> _Exercise requirements_
The answer must be an exact transcription of every record.
::: Provided material
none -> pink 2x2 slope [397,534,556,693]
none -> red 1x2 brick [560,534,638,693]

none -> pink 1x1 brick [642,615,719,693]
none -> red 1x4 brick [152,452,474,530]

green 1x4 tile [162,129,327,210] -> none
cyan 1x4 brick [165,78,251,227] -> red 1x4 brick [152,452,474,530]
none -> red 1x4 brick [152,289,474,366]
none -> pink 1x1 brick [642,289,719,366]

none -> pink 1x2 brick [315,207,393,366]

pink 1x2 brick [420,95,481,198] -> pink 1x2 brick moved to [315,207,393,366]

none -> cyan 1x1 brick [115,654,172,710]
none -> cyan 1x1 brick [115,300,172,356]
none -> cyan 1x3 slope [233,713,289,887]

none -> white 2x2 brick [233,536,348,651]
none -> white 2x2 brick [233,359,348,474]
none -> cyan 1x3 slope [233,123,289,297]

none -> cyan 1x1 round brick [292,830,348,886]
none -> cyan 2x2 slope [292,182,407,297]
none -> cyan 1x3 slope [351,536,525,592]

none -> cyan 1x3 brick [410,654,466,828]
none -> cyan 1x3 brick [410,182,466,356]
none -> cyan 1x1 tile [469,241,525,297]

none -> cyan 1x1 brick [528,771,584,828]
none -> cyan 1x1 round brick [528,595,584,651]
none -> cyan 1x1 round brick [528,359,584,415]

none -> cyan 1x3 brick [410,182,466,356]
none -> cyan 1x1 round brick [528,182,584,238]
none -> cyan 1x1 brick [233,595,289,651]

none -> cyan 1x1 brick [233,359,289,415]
::::::
> _Written response_
none -> pink 2x2 slope [397,534,556,693]
none -> red 1x2 brick [560,534,638,693]

none -> pink 1x1 brick [642,615,719,693]
none -> red 1x4 brick [152,452,474,530]

green 1x4 tile [162,129,327,210] -> none
cyan 1x4 brick [165,78,251,227] -> red 1x4 brick [152,452,474,530]
none -> red 1x4 brick [152,289,474,366]
none -> pink 1x1 brick [642,289,719,366]

none -> pink 1x2 brick [315,207,393,366]

pink 1x2 brick [420,95,481,198] -> pink 1x2 brick moved to [315,207,393,366]

none -> cyan 1x1 brick [115,654,172,710]
none -> cyan 1x1 brick [115,300,172,356]
none -> cyan 1x3 slope [233,713,289,887]

none -> white 2x2 brick [233,536,348,651]
none -> white 2x2 brick [233,359,348,474]
none -> cyan 1x3 slope [233,123,289,297]

none -> cyan 1x1 round brick [292,830,348,886]
none -> cyan 2x2 slope [292,182,407,297]
none -> cyan 1x3 slope [351,536,525,592]

none -> cyan 1x3 brick [410,654,466,828]
none -> cyan 1x3 brick [410,182,466,356]
none -> cyan 1x1 tile [469,241,525,297]

none -> cyan 1x1 brick [528,771,584,828]
none -> cyan 1x1 round brick [528,595,584,651]
none -> cyan 1x1 round brick [528,359,584,415]

none -> cyan 1x3 brick [410,182,466,356]
none -> cyan 1x1 round brick [528,182,584,238]
none -> cyan 1x1 brick [233,595,289,651]

none -> cyan 1x1 brick [233,359,289,415]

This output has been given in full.